- ABOUT THIS TASK
Excluding pictures, reproduce word for word the lines from the one containing "D14: diode BAV21 (A K1/COIL-, K +12V) -> none" through the end of the material below.
----------------
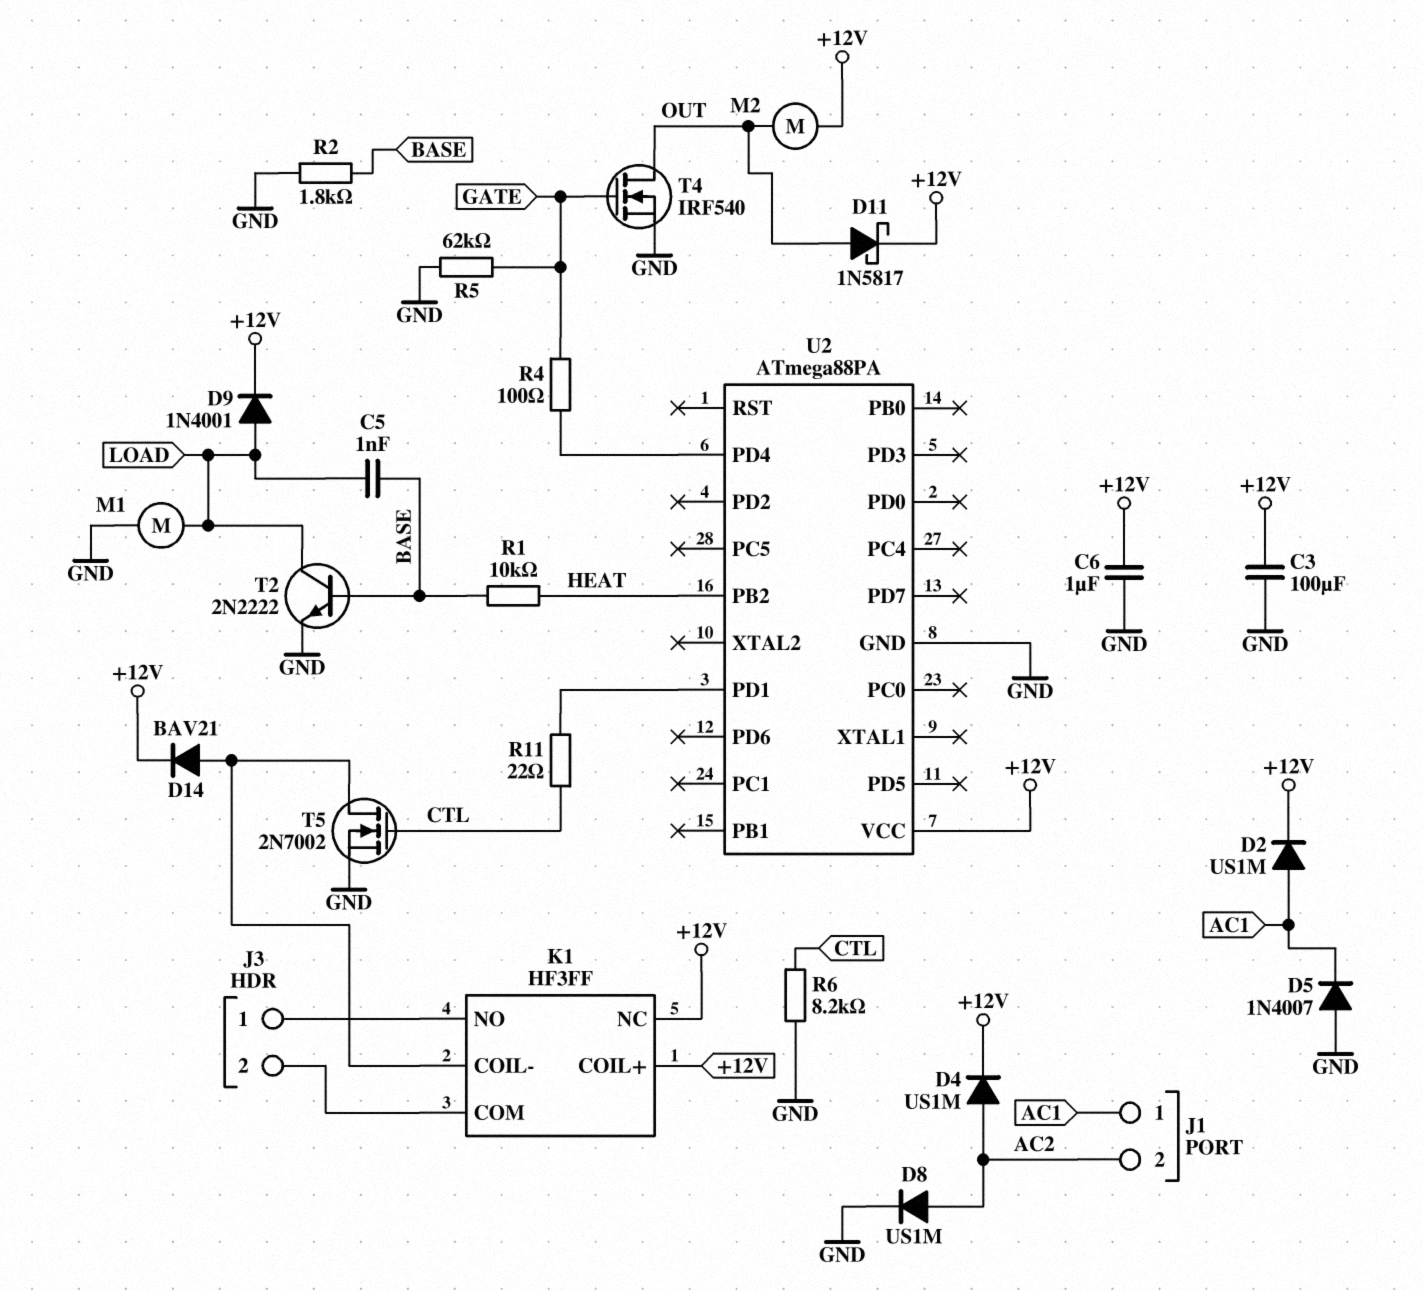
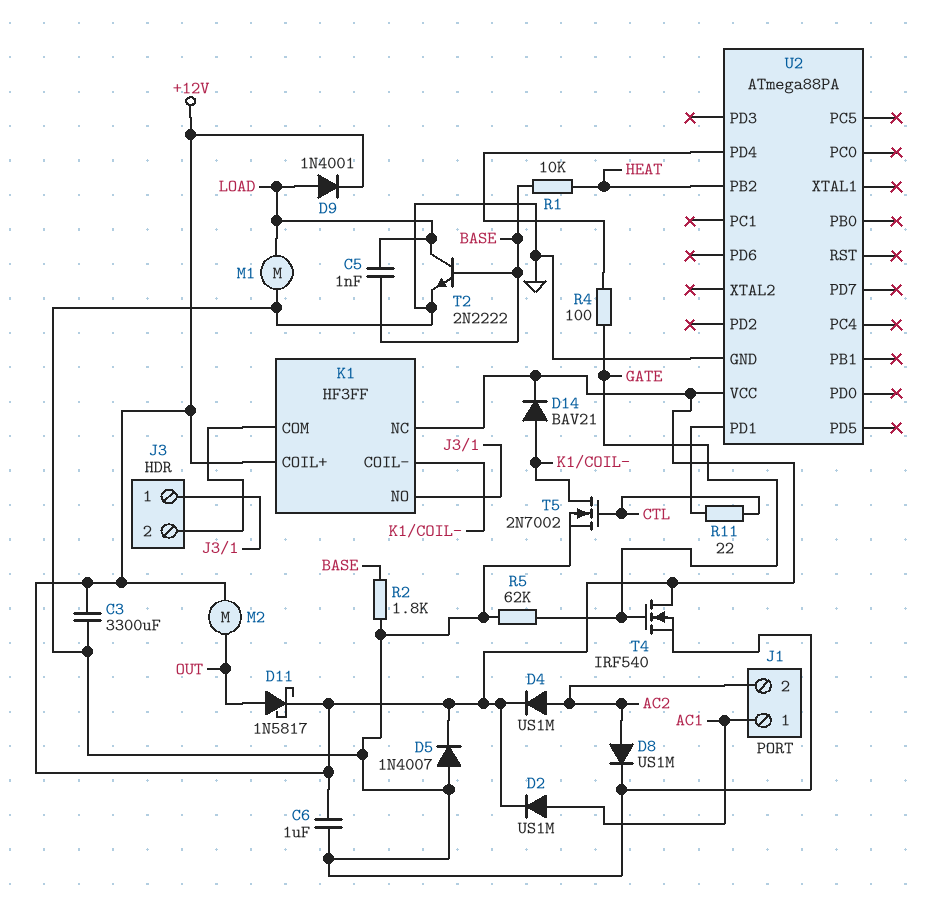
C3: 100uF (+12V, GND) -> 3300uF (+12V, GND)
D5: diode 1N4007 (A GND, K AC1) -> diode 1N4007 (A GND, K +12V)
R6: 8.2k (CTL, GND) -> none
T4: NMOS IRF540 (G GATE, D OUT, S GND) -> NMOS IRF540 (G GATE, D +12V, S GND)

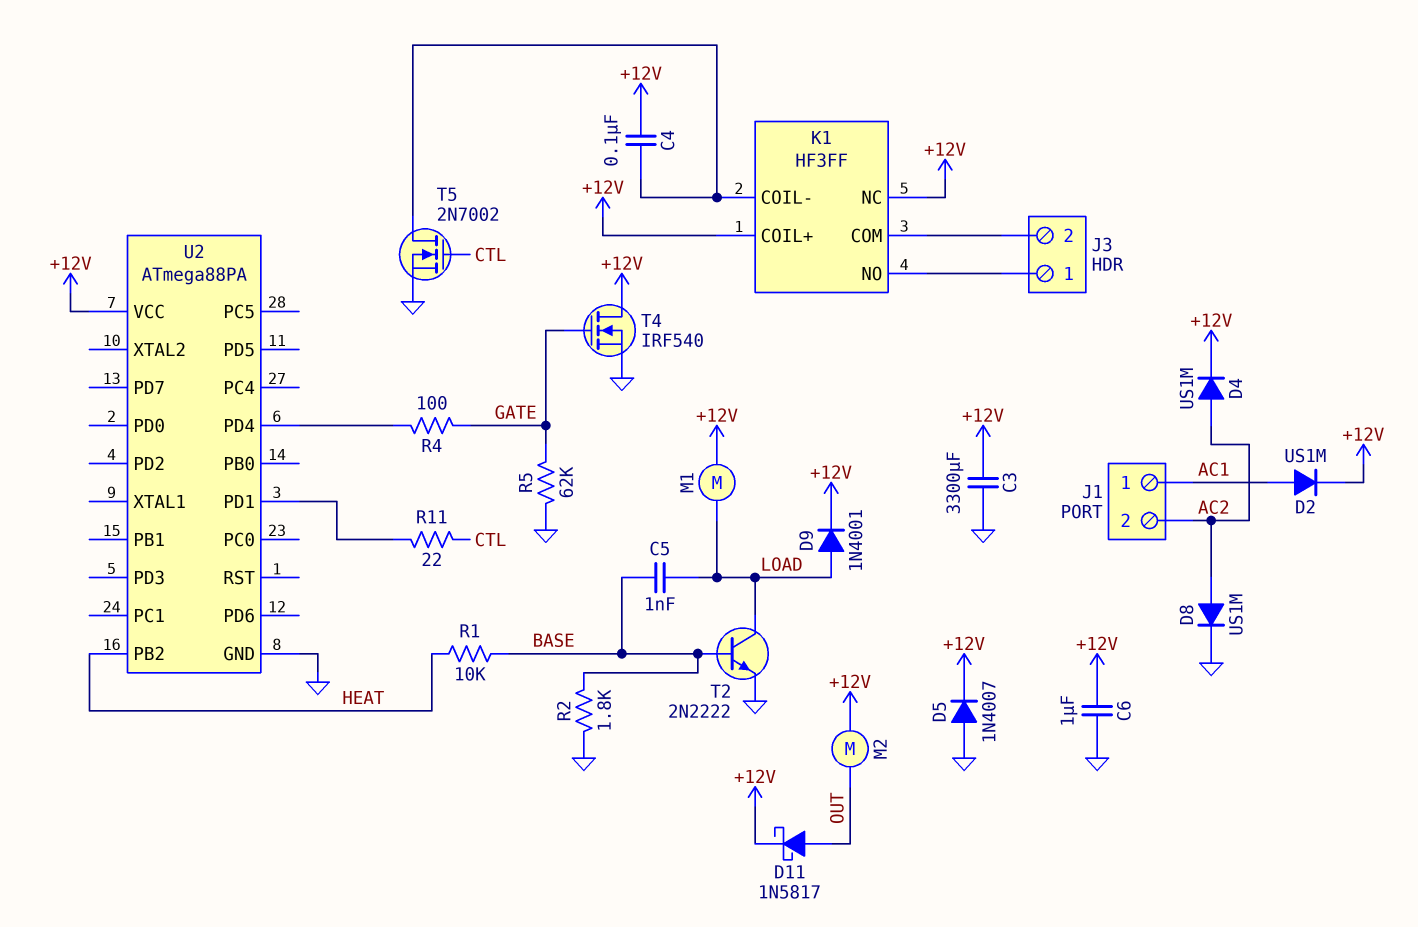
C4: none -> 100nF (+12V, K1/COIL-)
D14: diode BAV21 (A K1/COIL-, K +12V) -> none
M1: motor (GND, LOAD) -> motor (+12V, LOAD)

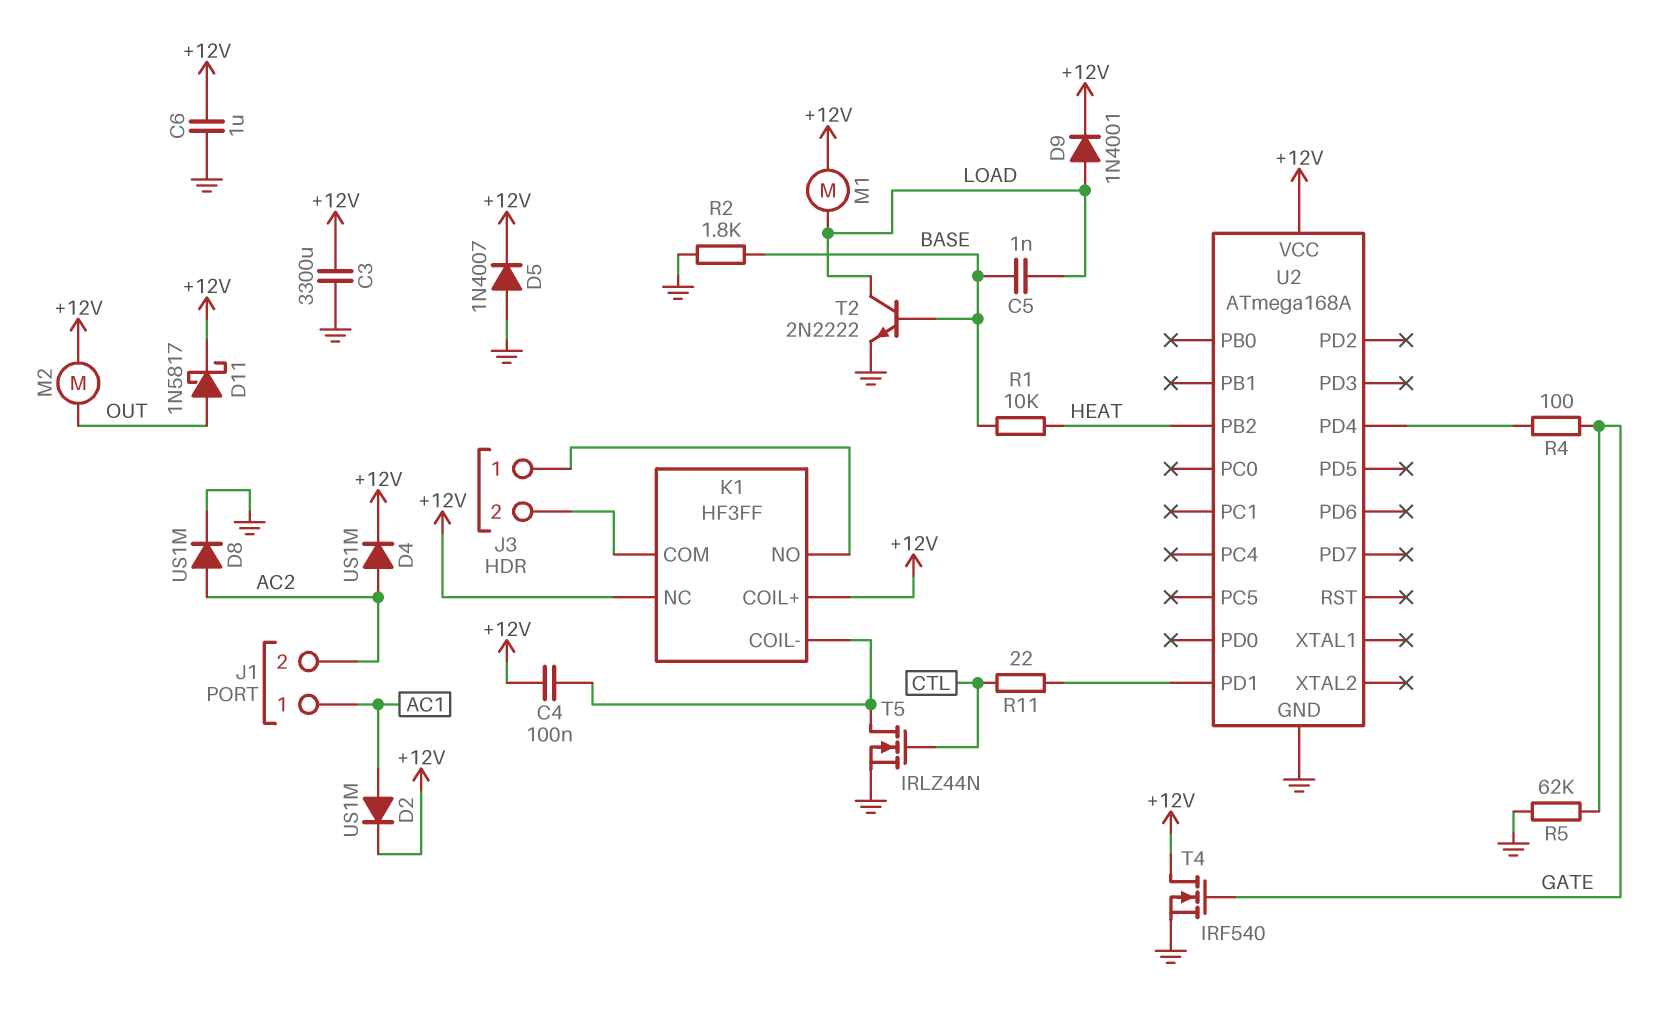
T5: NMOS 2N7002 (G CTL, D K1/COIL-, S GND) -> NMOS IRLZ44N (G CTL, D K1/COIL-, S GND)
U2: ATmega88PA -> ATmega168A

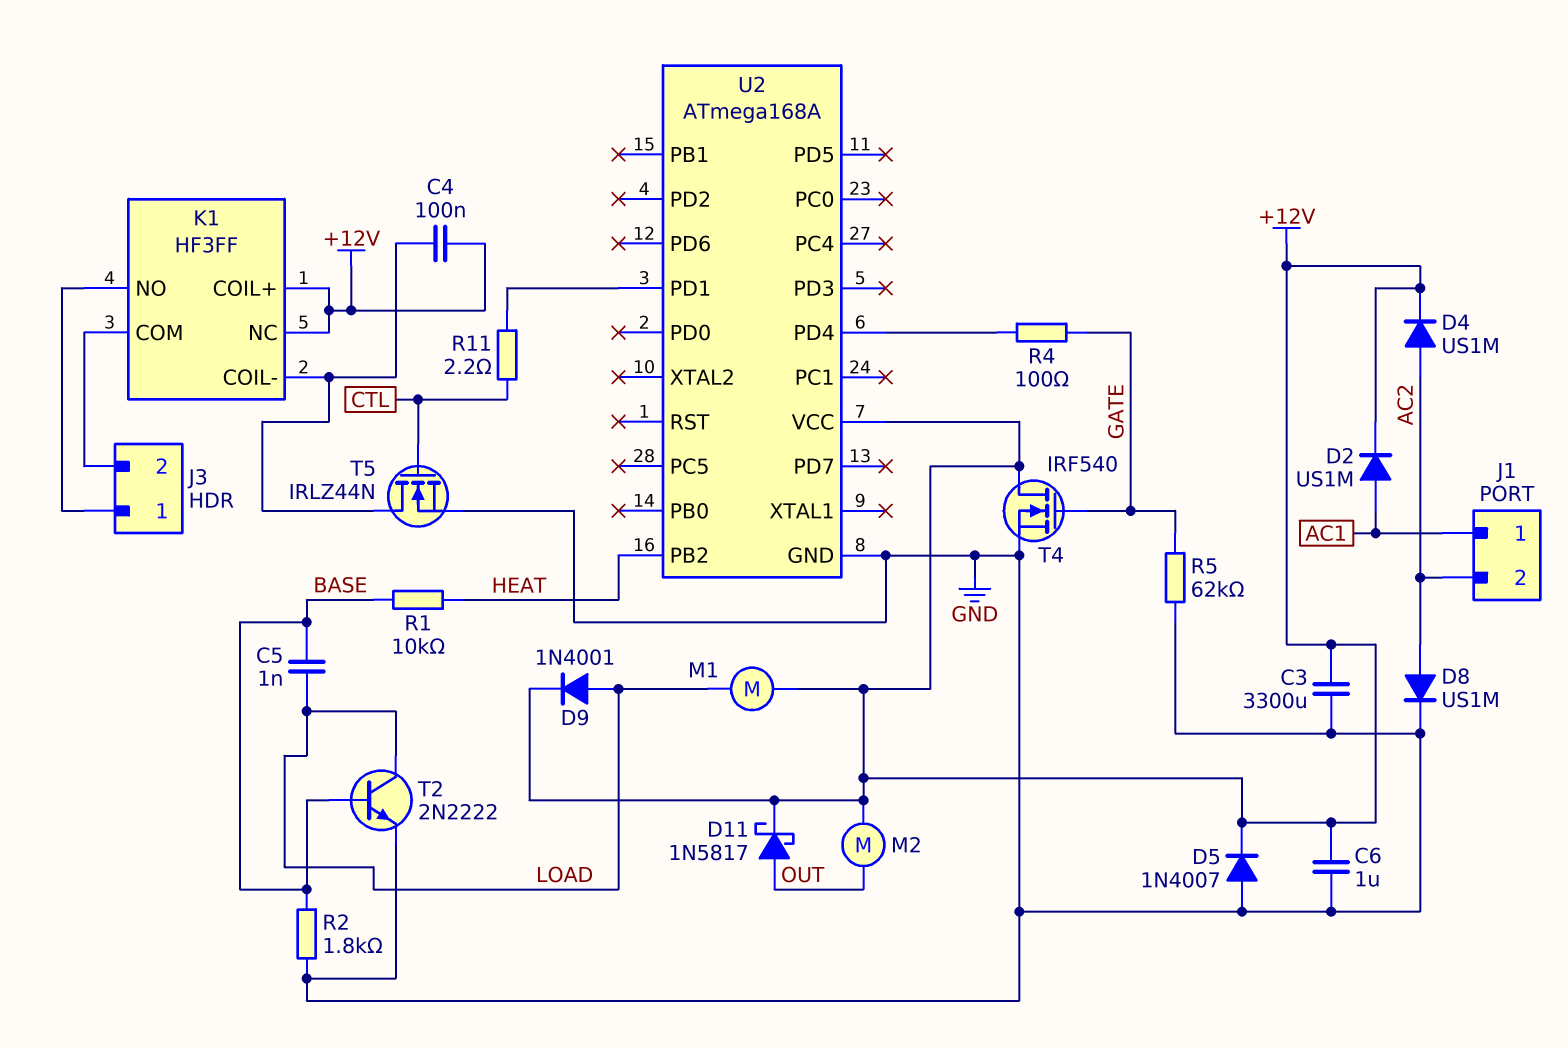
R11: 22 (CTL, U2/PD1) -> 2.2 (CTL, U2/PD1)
----------------
- EXERCISE RESPONSE
D14: diode BAV21 (A K1/COIL-, K +12V) -> none
M1: motor (GND, LOAD) -> motor (+12V, LOAD)

T5: NMOS 2N7002 (G CTL, D K1/COIL-, S GND) -> NMOS IRLZ44N (G CTL, D K1/COIL-, S GND)
U2: ATmega88PA -> ATmega168A

R11: 22 (CTL, U2/PD1) -> 2.2 (CTL, U2/PD1)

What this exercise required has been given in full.